Turn the items starting at the line that contains "white arrow at (384, 30): moved 3 px up" and ending at the line that contains "gray star at (418, 33): moved 5 px right", both included, into a numbered list with blank lines left out. Leave the pictures out of the list.

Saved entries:
Start
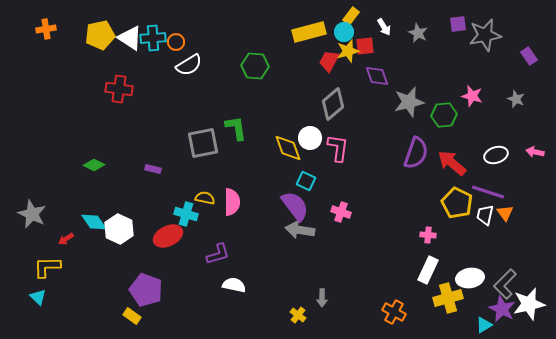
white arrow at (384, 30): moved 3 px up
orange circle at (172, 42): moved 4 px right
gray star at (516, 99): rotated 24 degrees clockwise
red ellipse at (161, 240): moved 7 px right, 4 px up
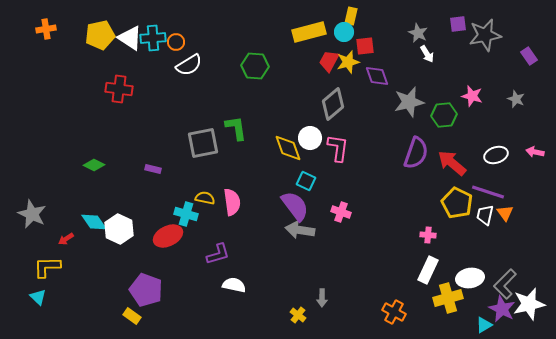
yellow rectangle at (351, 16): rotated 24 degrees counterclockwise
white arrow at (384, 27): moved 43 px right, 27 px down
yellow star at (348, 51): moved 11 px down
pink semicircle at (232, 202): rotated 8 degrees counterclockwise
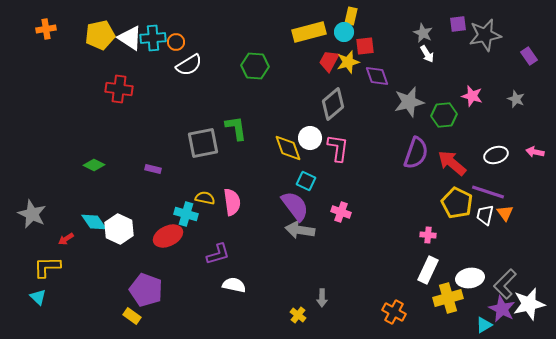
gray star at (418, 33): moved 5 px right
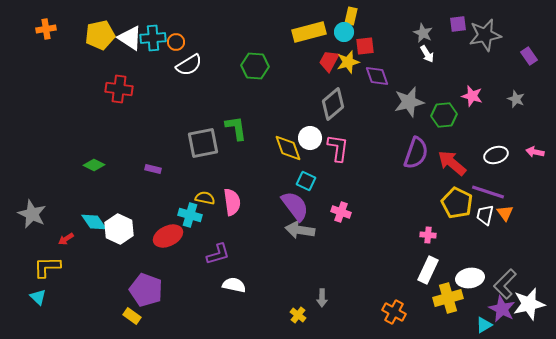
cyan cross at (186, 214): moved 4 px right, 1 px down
End
Start
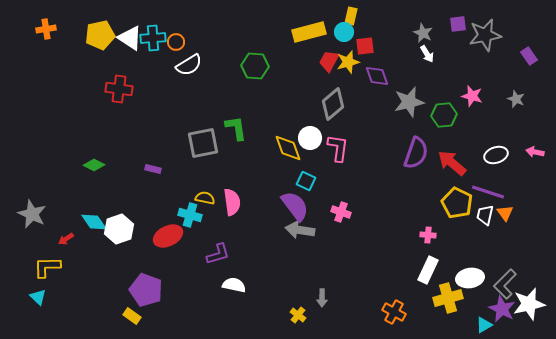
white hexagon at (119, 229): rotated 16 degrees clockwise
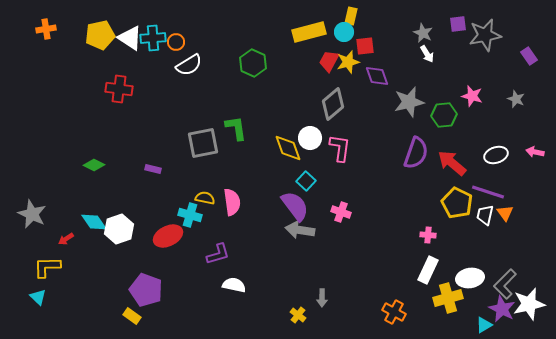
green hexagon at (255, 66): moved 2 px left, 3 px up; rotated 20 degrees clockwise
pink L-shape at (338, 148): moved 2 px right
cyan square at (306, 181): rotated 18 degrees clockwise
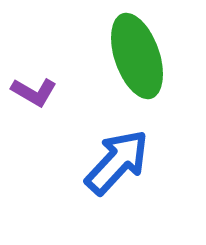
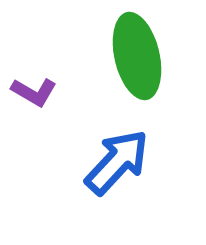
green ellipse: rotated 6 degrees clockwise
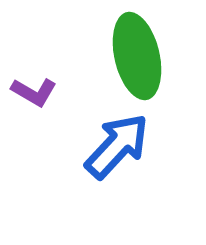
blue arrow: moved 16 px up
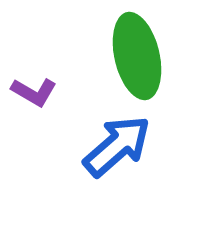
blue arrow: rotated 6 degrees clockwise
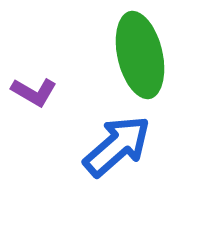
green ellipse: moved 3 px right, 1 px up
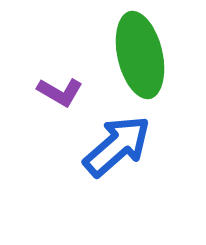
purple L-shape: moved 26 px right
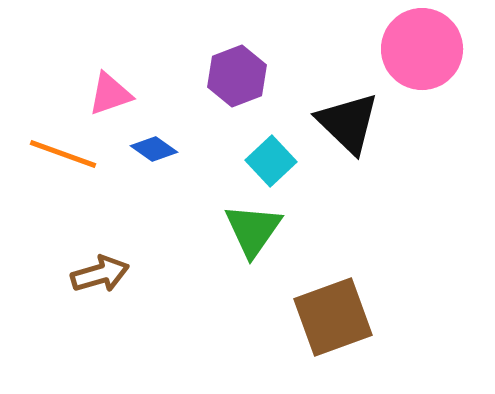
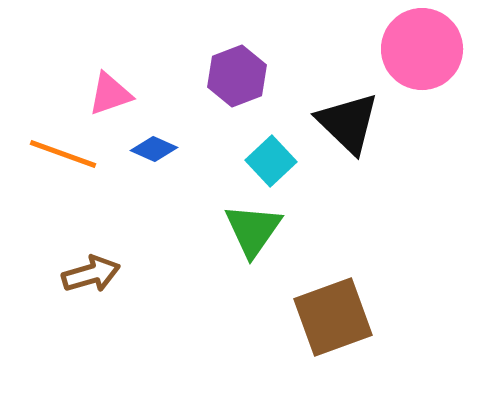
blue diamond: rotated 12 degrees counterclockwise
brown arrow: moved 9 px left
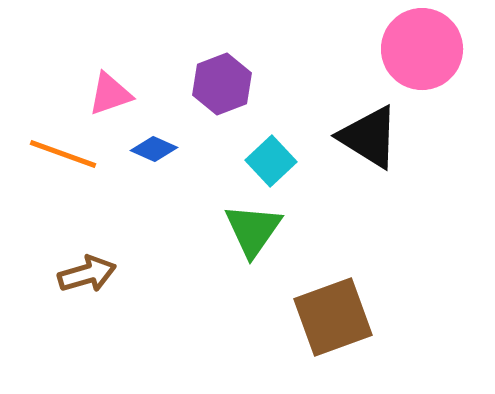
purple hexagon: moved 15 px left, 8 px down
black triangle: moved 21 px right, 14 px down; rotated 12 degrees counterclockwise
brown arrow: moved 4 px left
End
Start
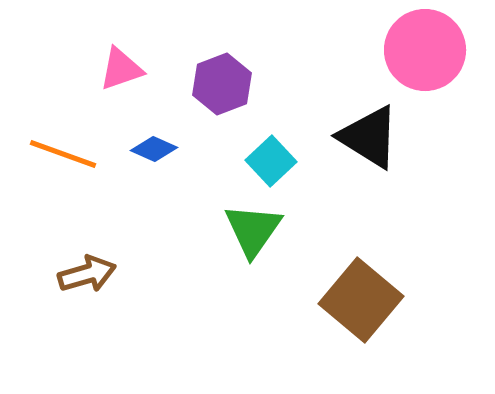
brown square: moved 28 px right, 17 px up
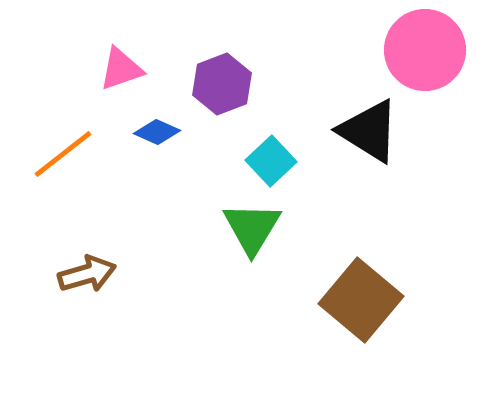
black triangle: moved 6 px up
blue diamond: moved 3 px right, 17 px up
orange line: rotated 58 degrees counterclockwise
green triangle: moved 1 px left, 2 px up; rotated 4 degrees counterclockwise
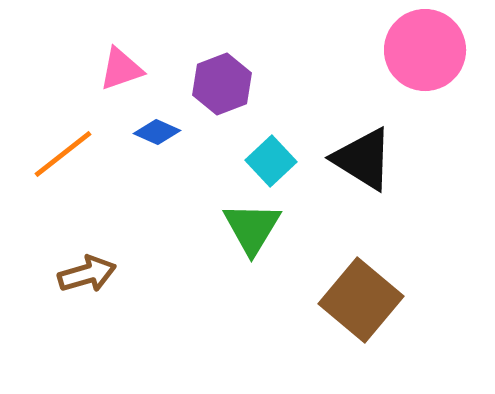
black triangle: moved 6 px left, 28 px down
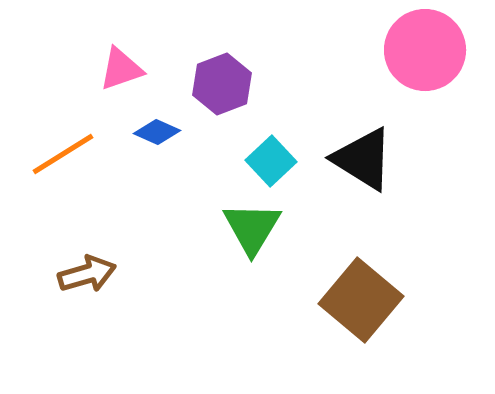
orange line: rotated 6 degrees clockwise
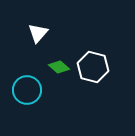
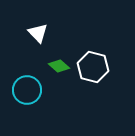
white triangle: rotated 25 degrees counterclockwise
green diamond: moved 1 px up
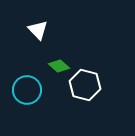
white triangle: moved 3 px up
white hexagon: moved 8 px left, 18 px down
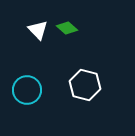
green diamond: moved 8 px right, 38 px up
End
» **Result of this exercise**
1. white arrow at (384, 30): moved 3 px up
2. orange circle at (172, 42): moved 4 px right
3. gray star at (516, 99): rotated 24 degrees clockwise
4. red ellipse at (161, 240): moved 7 px right, 4 px up
5. yellow rectangle at (351, 16): rotated 24 degrees counterclockwise
6. white arrow at (384, 27): moved 43 px right, 27 px down
7. yellow star at (348, 51): moved 11 px down
8. pink semicircle at (232, 202): rotated 8 degrees counterclockwise
9. gray star at (418, 33): moved 5 px right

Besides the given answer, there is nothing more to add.